- _TASK TO CARRY OUT_
Restate the whole of the data below word for word, skipping the images.

(Modification records)
++++++
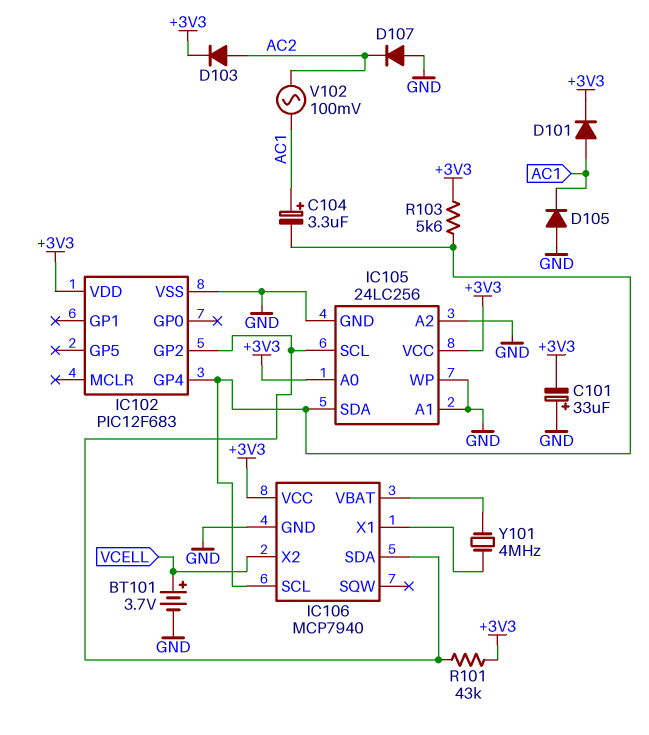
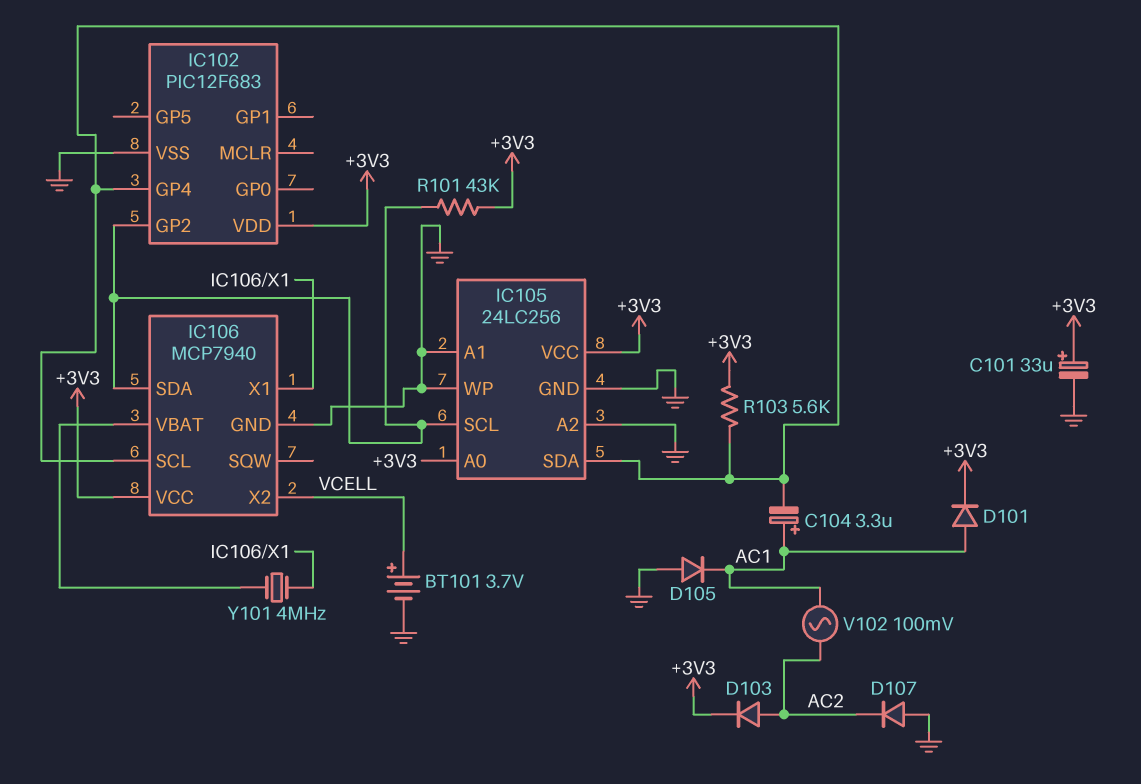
C101: 33uF (plus GND, minus +3V3) -> 33uF (plus +3V3, minus GND)

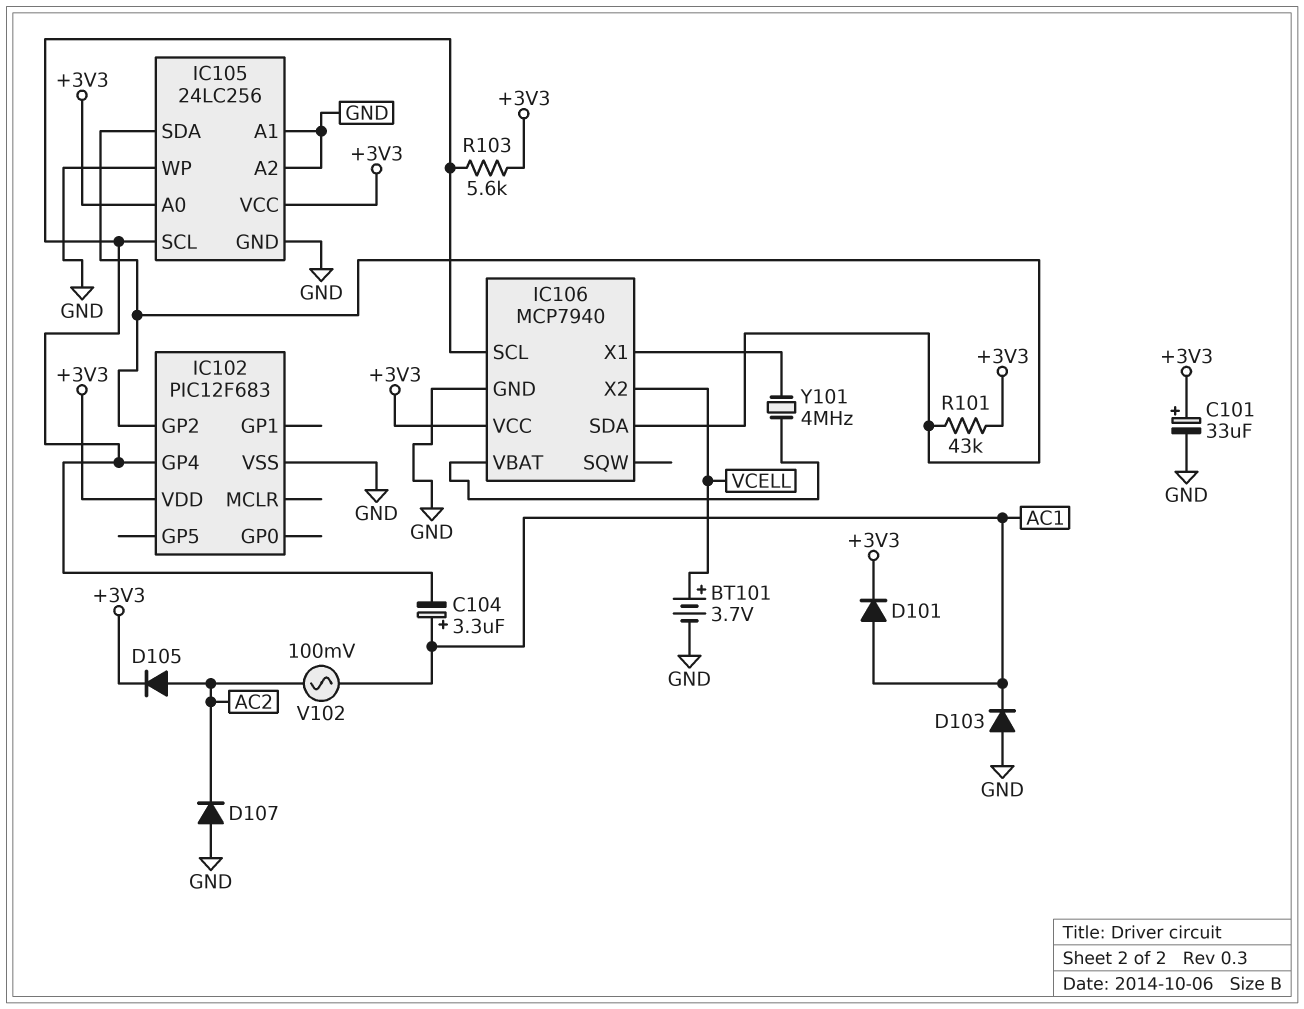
D103: diode (A AC2, K +3V3) -> diode (A GND, K AC1)
D105: diode (A GND, K AC1) -> diode (A AC2, K +3V3)
IC105 pin SCL: IC102/GP2 -> IC102/GP4
IC105 pin SDA: IC102/GP4 -> IC102/GP2

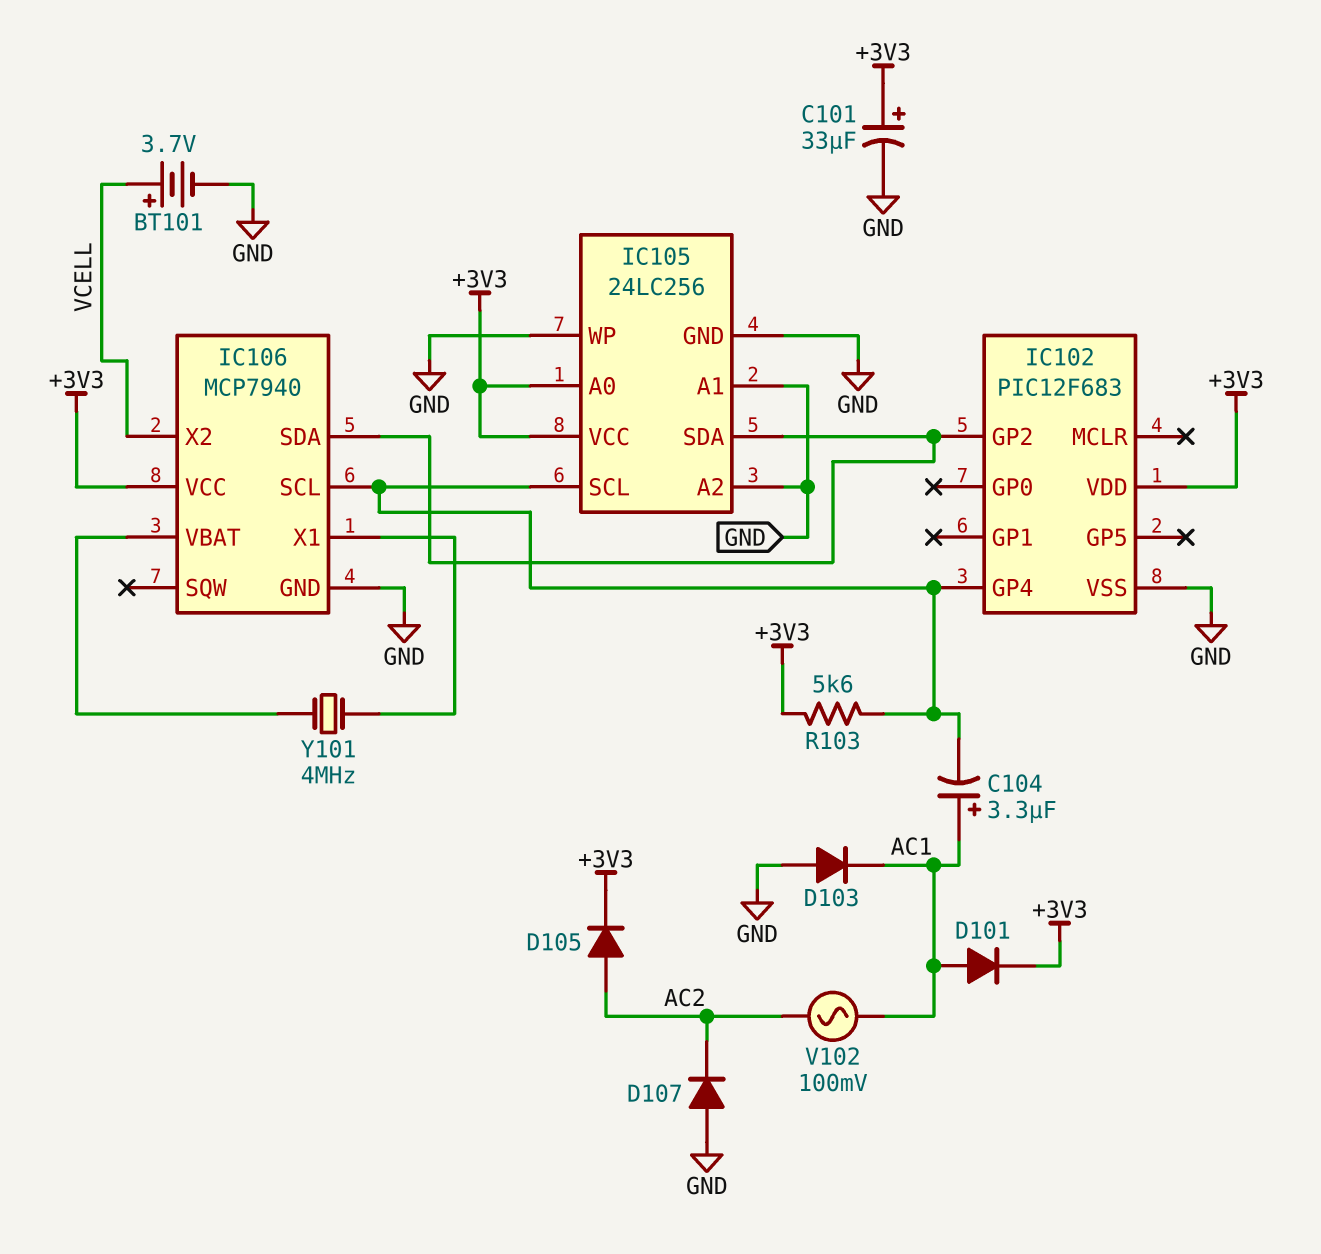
R101: 43k (+3V3, IC102/GP2) -> none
++++++
- _EXERCISE RESPONSE_
C101: 33uF (plus GND, minus +3V3) -> 33uF (plus +3V3, minus GND)

D103: diode (A AC2, K +3V3) -> diode (A GND, K AC1)
D105: diode (A GND, K AC1) -> diode (A AC2, K +3V3)
IC105 pin SCL: IC102/GP2 -> IC102/GP4
IC105 pin SDA: IC102/GP4 -> IC102/GP2

R101: 43k (+3V3, IC102/GP2) -> none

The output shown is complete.